* [PROBLEM STATEMENT]:
In the records that come next, find every line with "plate". Return those lines.

(DATA EXCERPTS Opens)

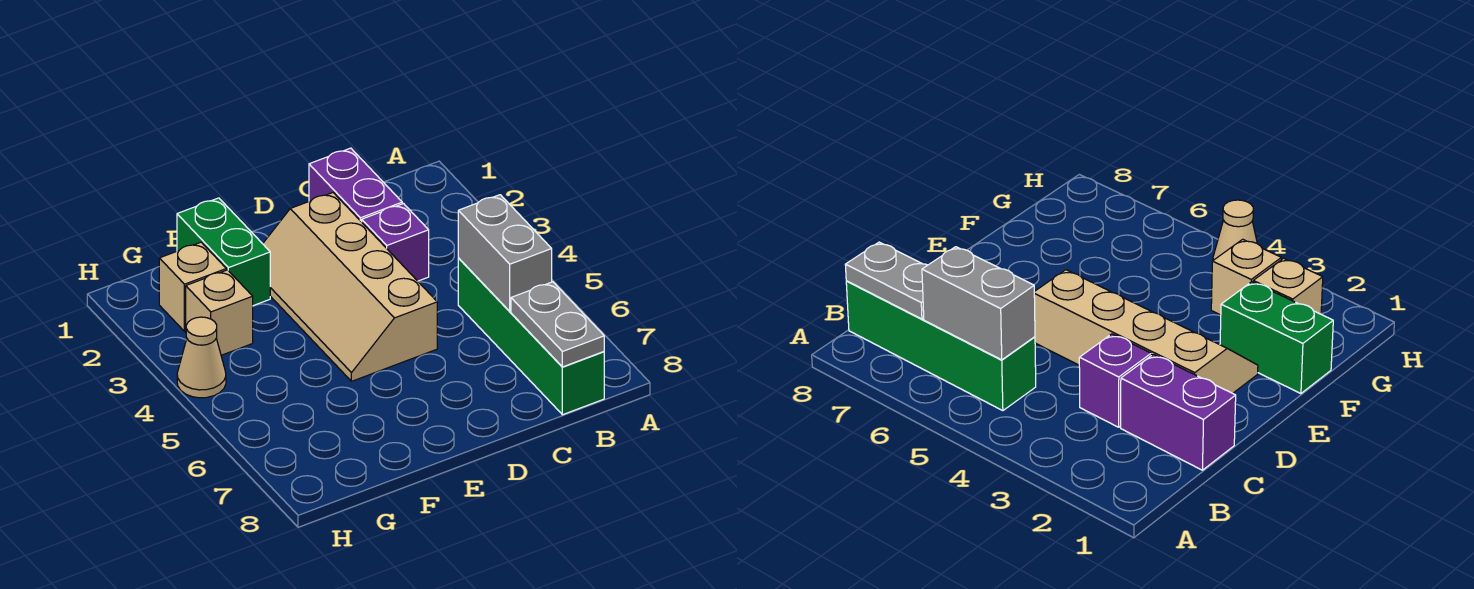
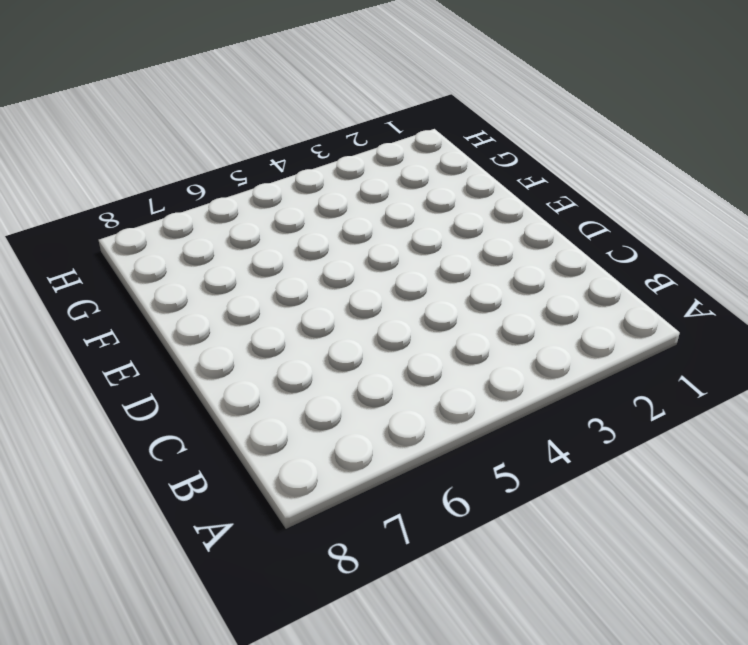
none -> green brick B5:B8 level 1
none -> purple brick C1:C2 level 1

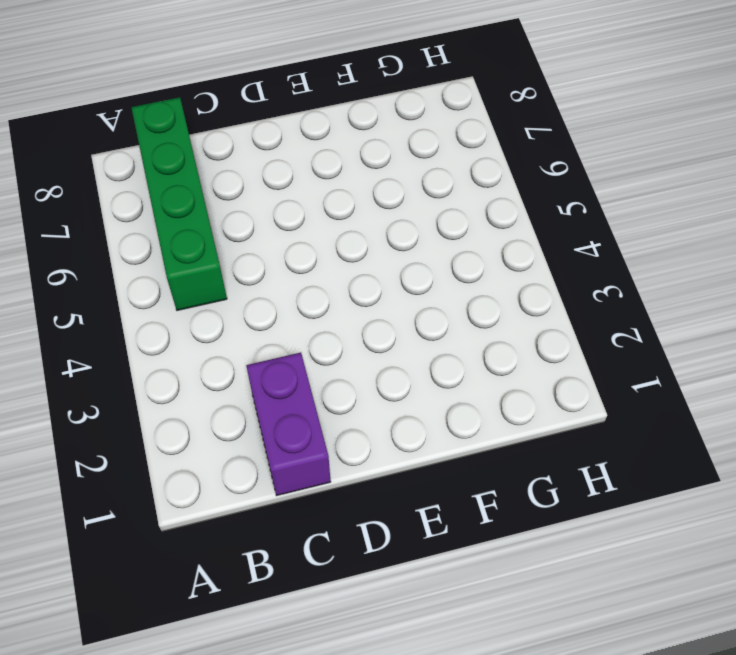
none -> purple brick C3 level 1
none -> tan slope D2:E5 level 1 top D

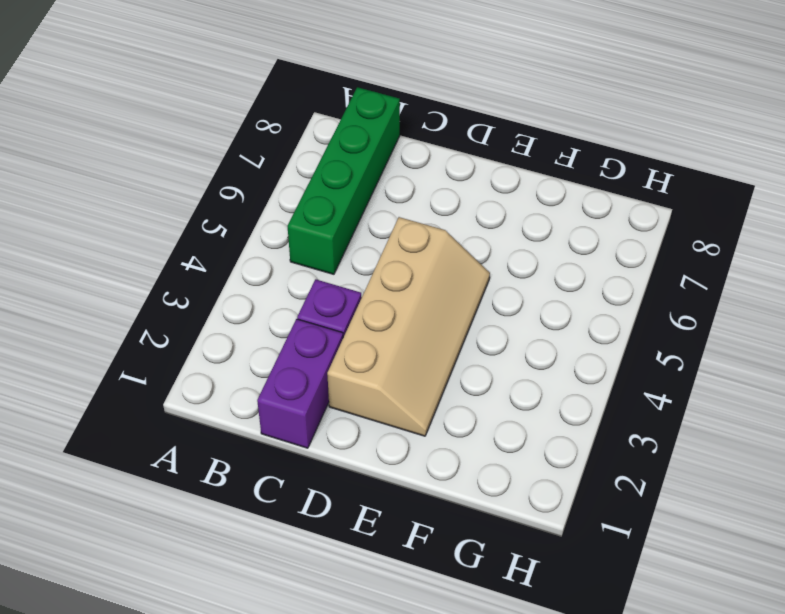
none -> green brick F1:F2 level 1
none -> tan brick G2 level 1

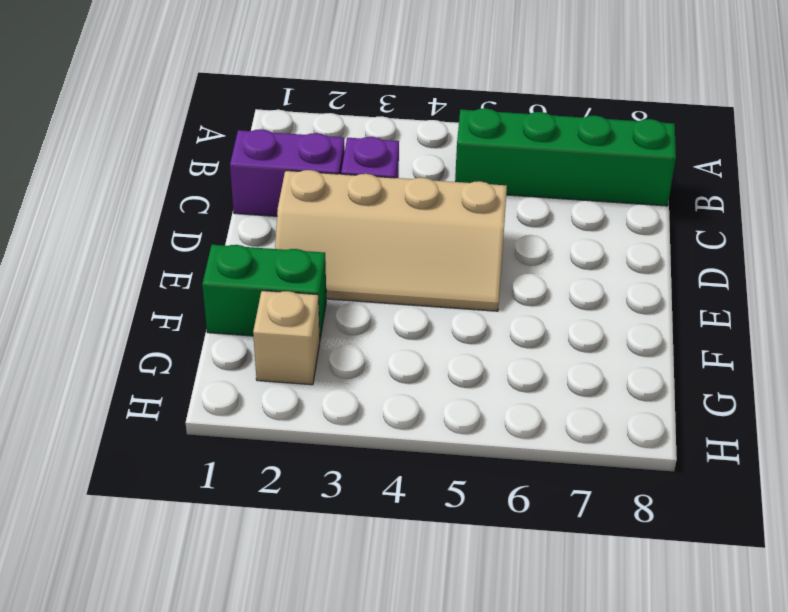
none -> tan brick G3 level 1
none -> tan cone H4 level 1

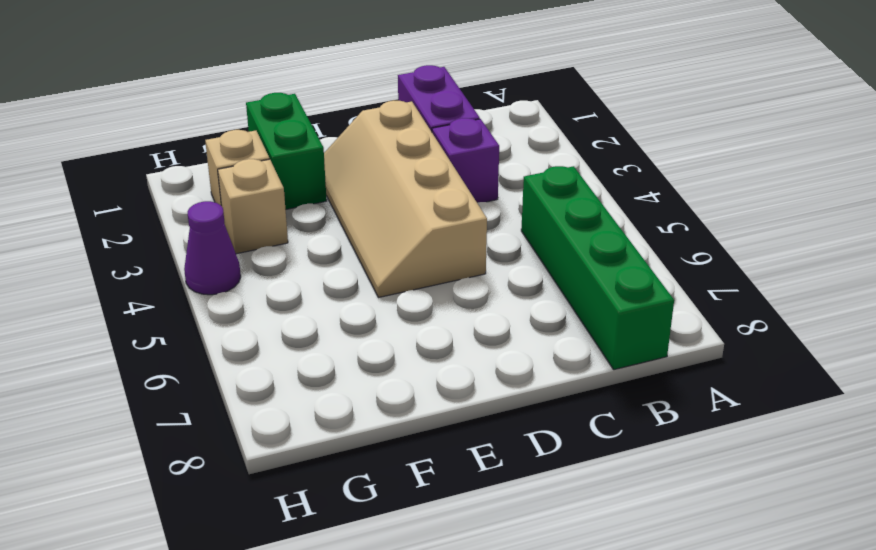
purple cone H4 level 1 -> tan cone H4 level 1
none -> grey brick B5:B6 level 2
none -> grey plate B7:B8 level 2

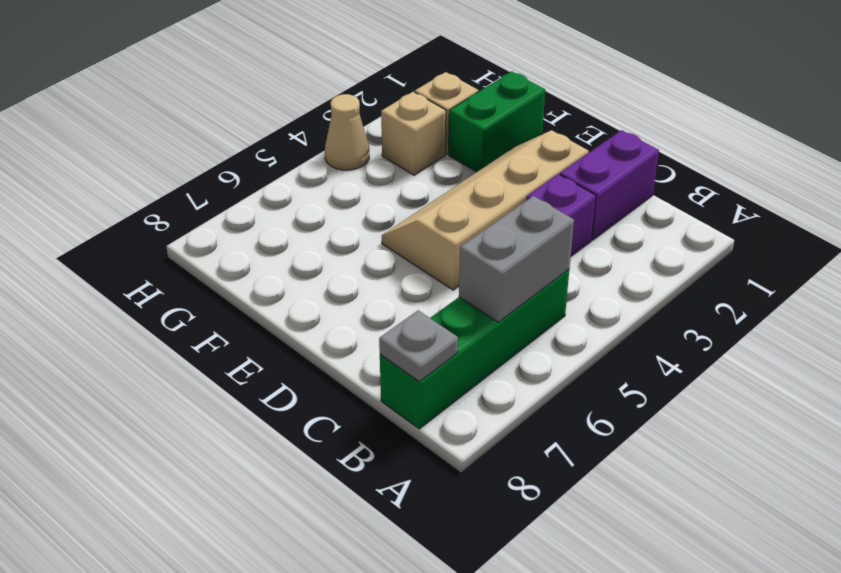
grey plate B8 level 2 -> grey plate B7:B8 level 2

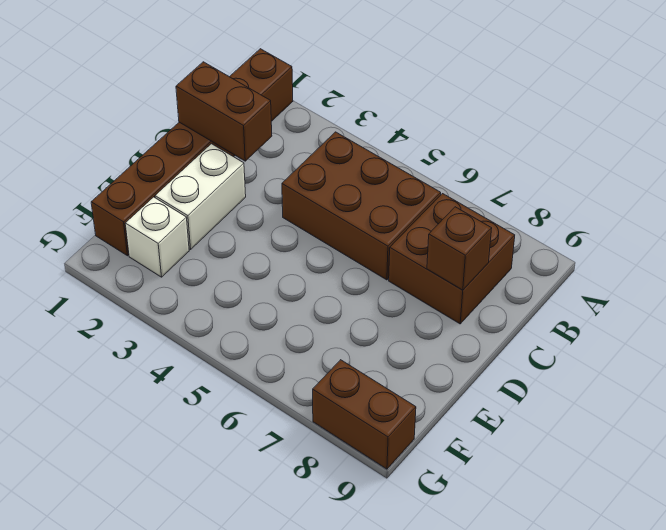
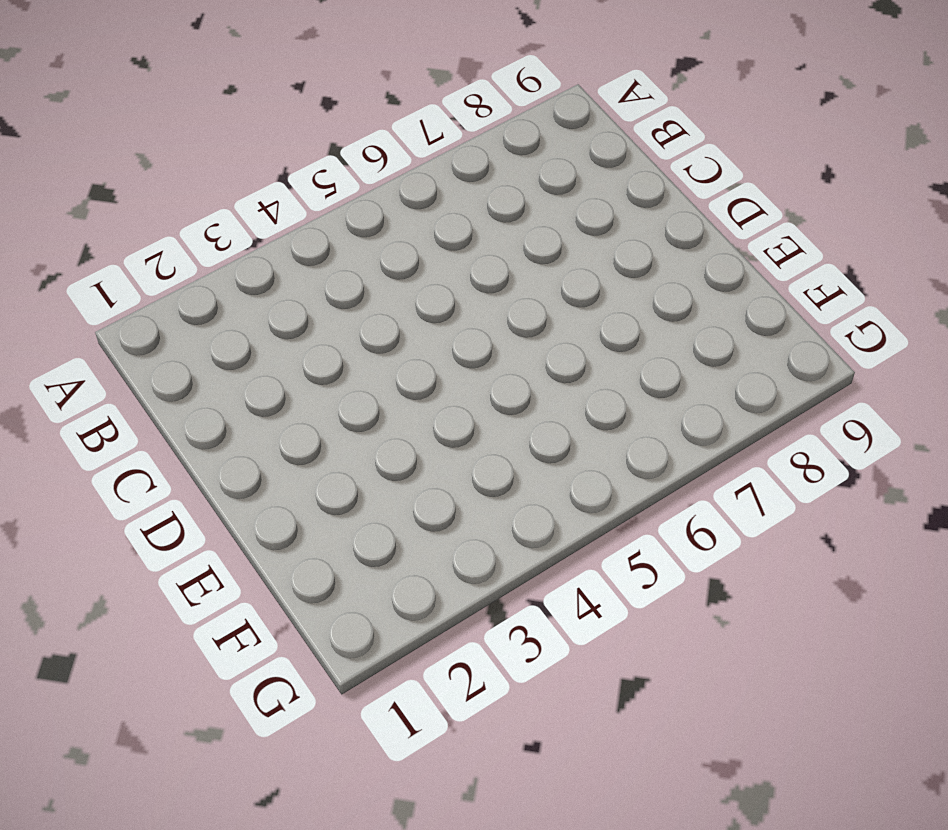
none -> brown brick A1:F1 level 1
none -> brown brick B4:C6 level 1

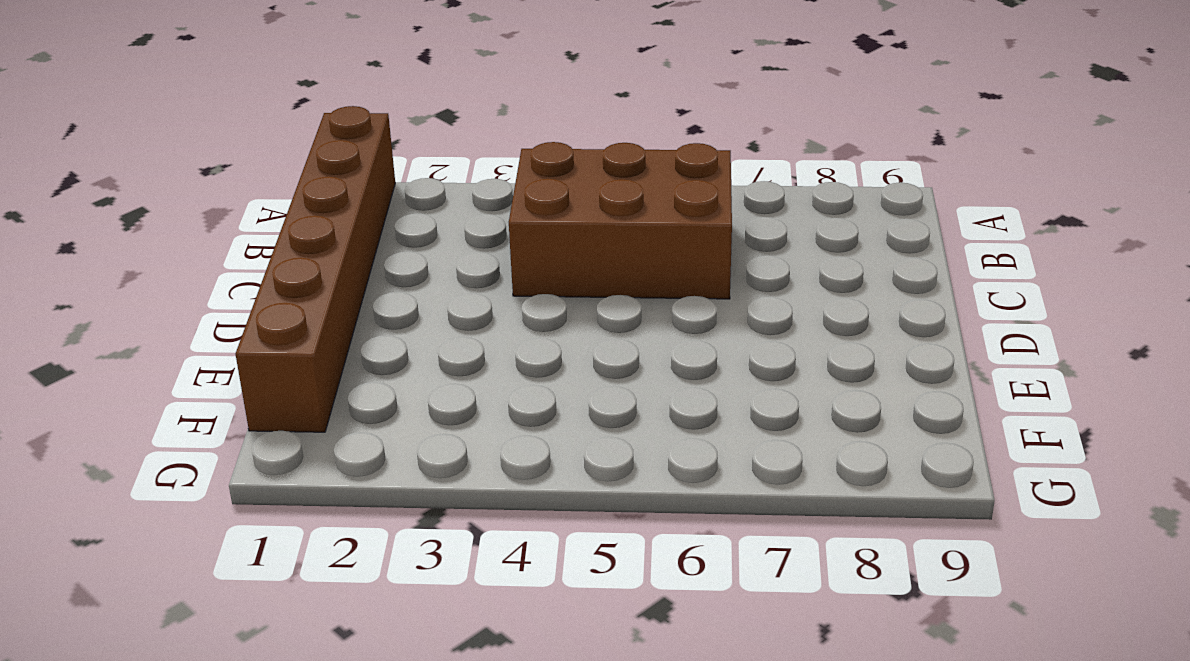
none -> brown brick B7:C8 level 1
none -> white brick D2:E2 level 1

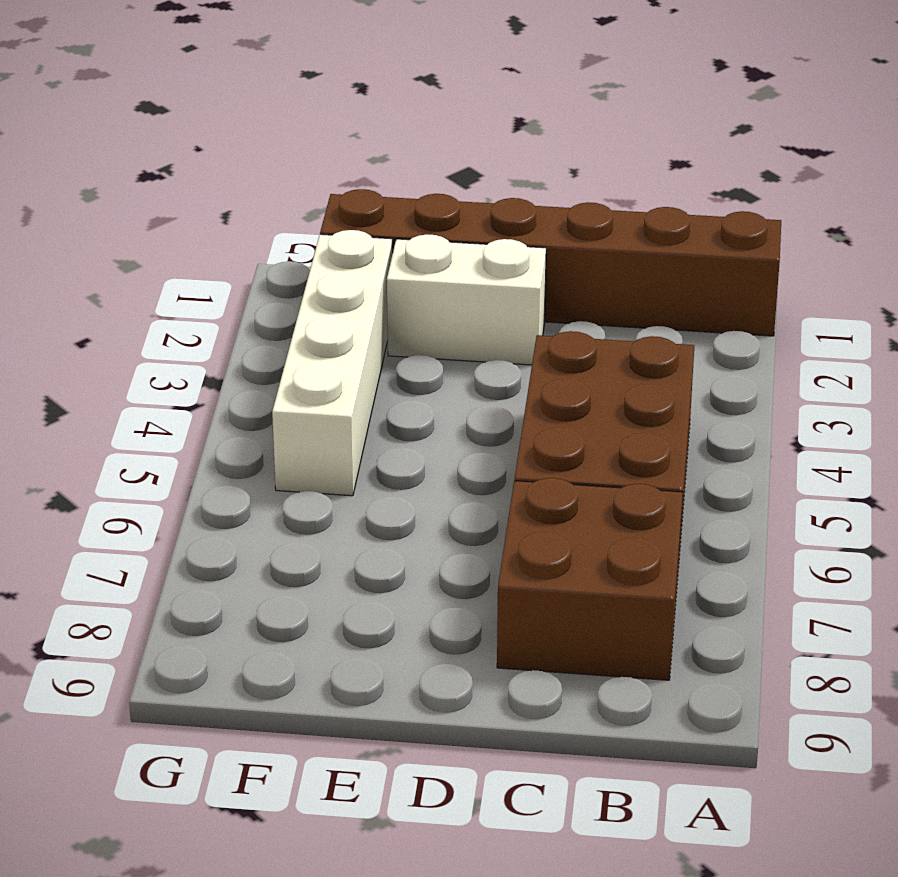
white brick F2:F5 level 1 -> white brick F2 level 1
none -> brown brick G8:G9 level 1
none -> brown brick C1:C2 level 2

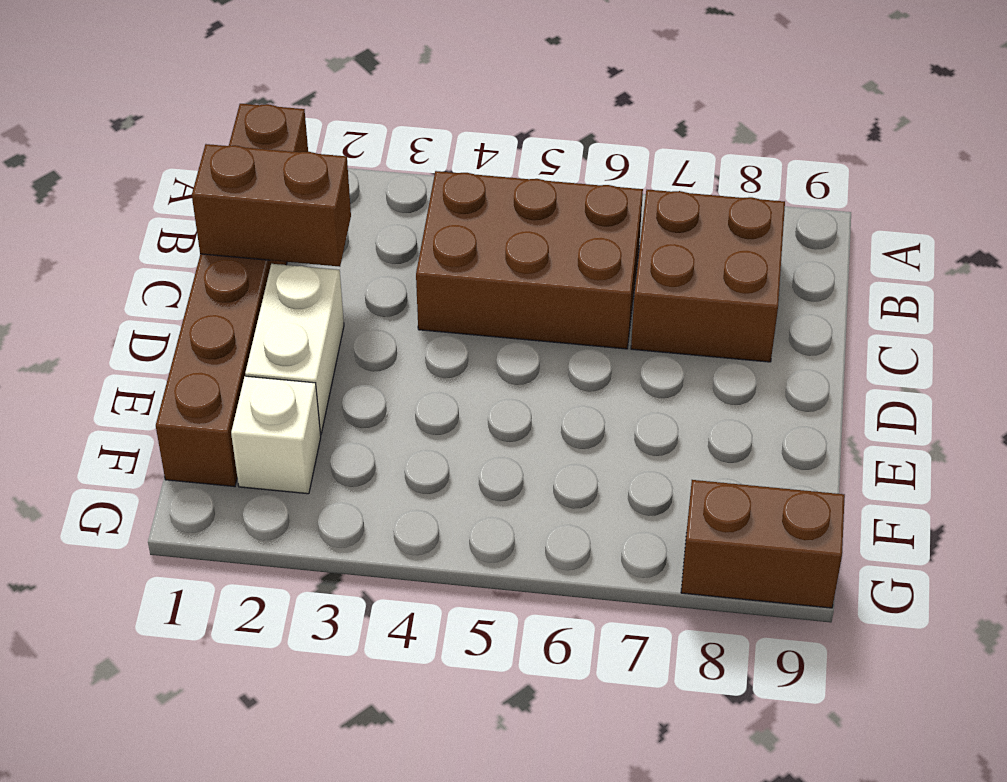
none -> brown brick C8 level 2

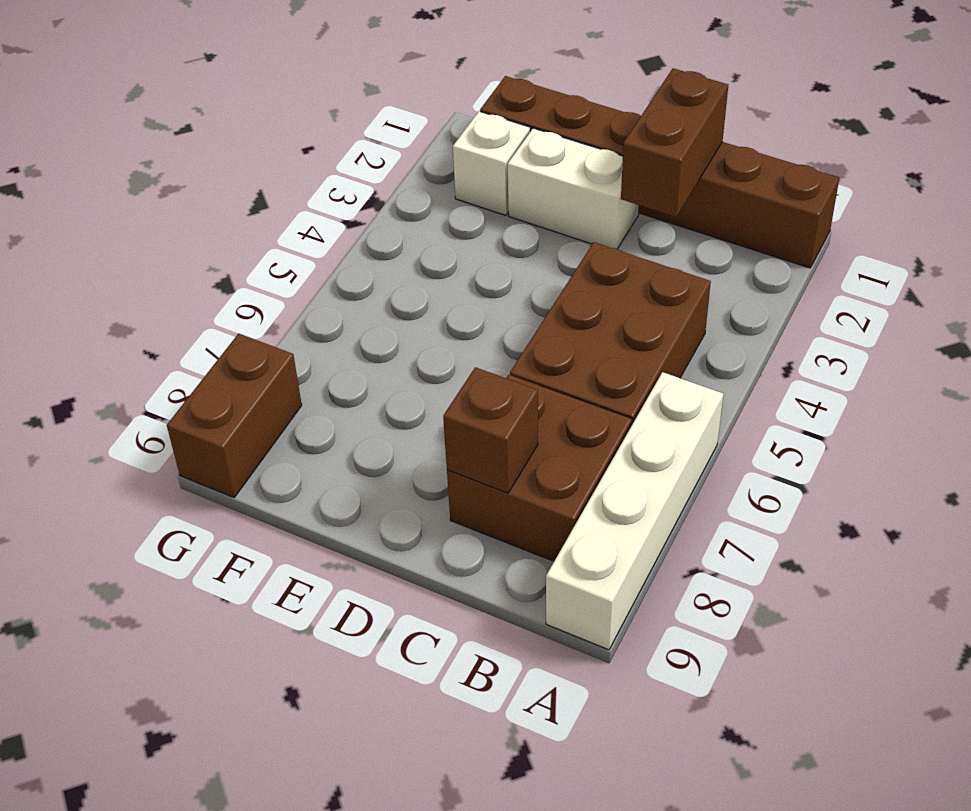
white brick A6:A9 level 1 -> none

(DATA EXCERPTS Closes)

* [ANSWER TO THIS TASK]:
none -> grey plate B7:B8 level 2
grey plate B8 level 2 -> grey plate B7:B8 level 2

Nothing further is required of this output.